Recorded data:

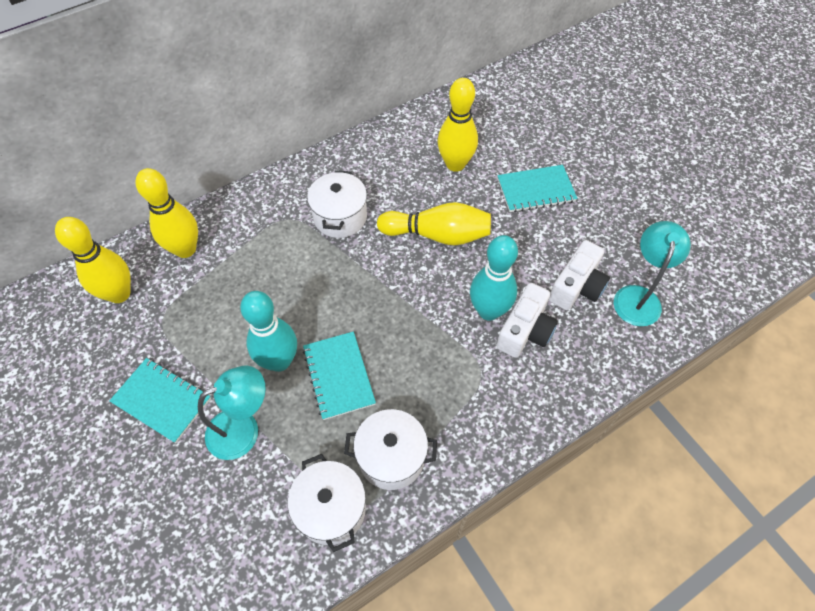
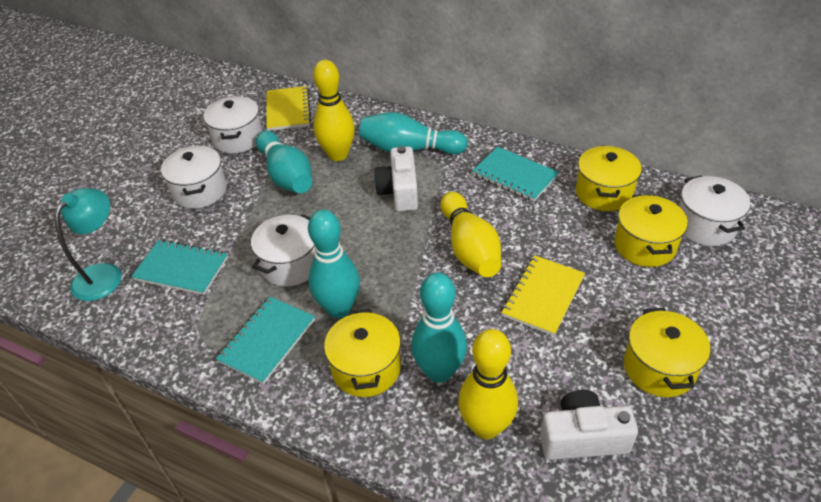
turquoise bowling pin: 2 -> 4
turquoise lamp: 2 -> 1
white pot: 3 -> 4
yellow bowling pin: 4 -> 3
yellow notebook: 0 -> 2
yellow pot: 0 -> 4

Assigned task:
Say how many lines of the records include the word "turquoise", and give nothing but the number.

Task solution:
2